**TRY IT:** In the records below, find the line containing "BT1: 12V (plus" and the line containing "U7 pin Q2: GND -> none"; please repeat exactly the lines from one to the other, both included, and nothing more.

**RECORDS FOR THIS TASK:**
########################################

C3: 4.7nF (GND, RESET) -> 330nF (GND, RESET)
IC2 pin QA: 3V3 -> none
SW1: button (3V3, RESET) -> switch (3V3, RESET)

########################################

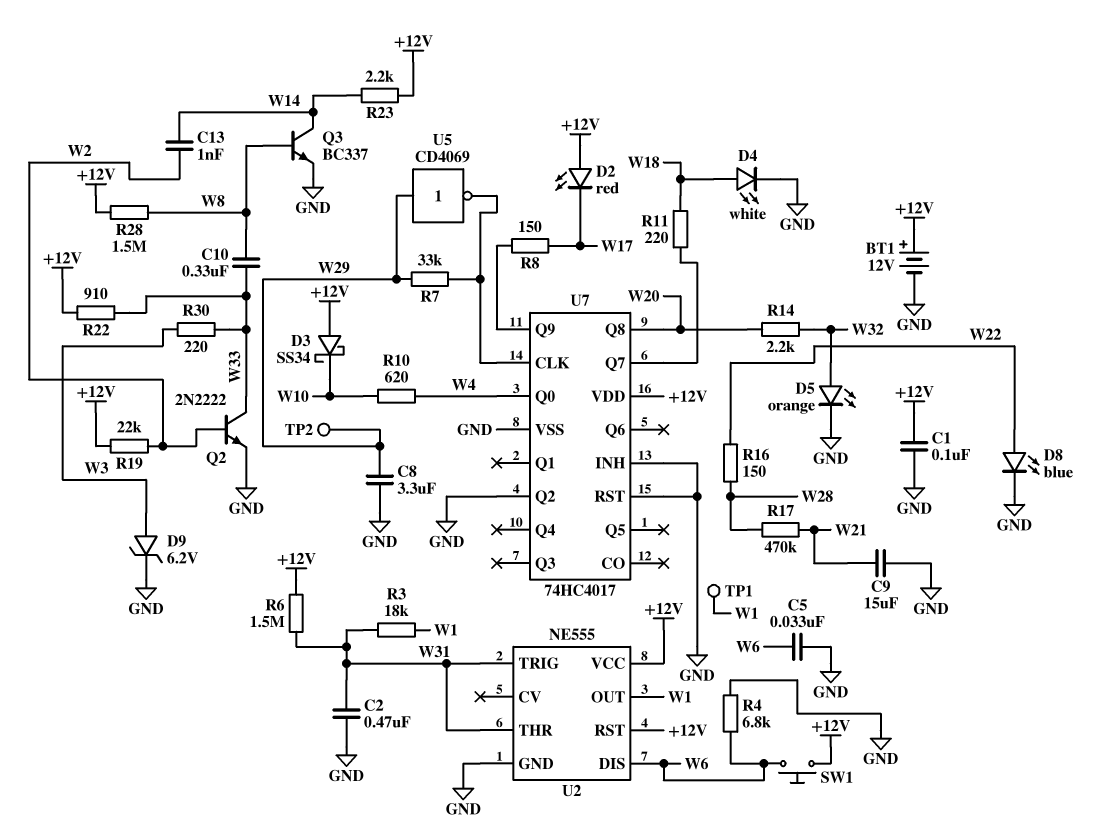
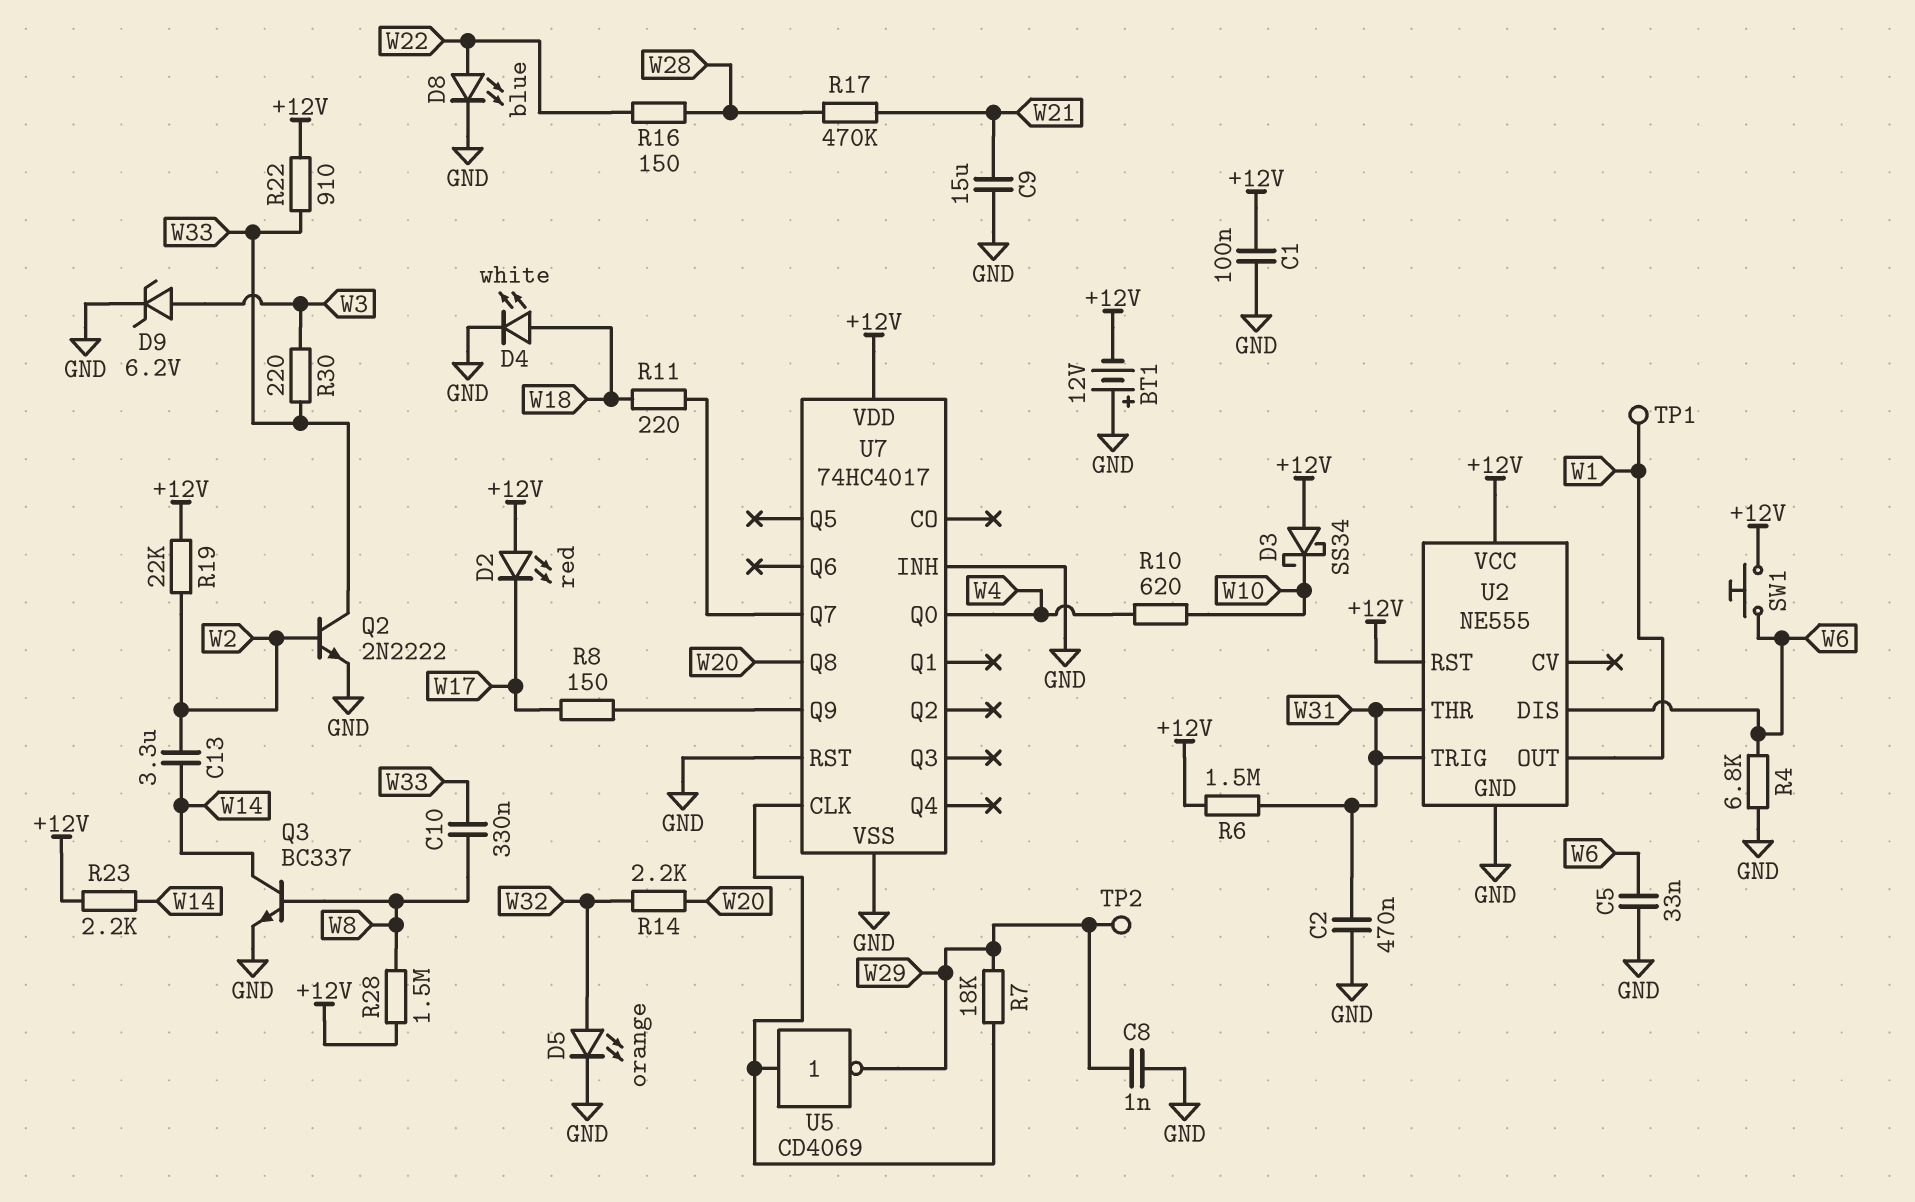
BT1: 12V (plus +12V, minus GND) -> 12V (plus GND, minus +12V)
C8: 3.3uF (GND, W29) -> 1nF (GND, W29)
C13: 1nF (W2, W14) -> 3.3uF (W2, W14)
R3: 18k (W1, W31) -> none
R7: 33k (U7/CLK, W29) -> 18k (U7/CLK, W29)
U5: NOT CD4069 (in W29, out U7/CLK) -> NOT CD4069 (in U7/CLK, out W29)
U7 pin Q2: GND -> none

########################################

**EXERCISE RESPONSE:**
BT1: 12V (plus +12V, minus GND) -> 12V (plus GND, minus +12V)
C8: 3.3uF (GND, W29) -> 1nF (GND, W29)
C13: 1nF (W2, W14) -> 3.3uF (W2, W14)
R3: 18k (W1, W31) -> none
R7: 33k (U7/CLK, W29) -> 18k (U7/CLK, W29)
U5: NOT CD4069 (in W29, out U7/CLK) -> NOT CD4069 (in U7/CLK, out W29)
U7 pin Q2: GND -> none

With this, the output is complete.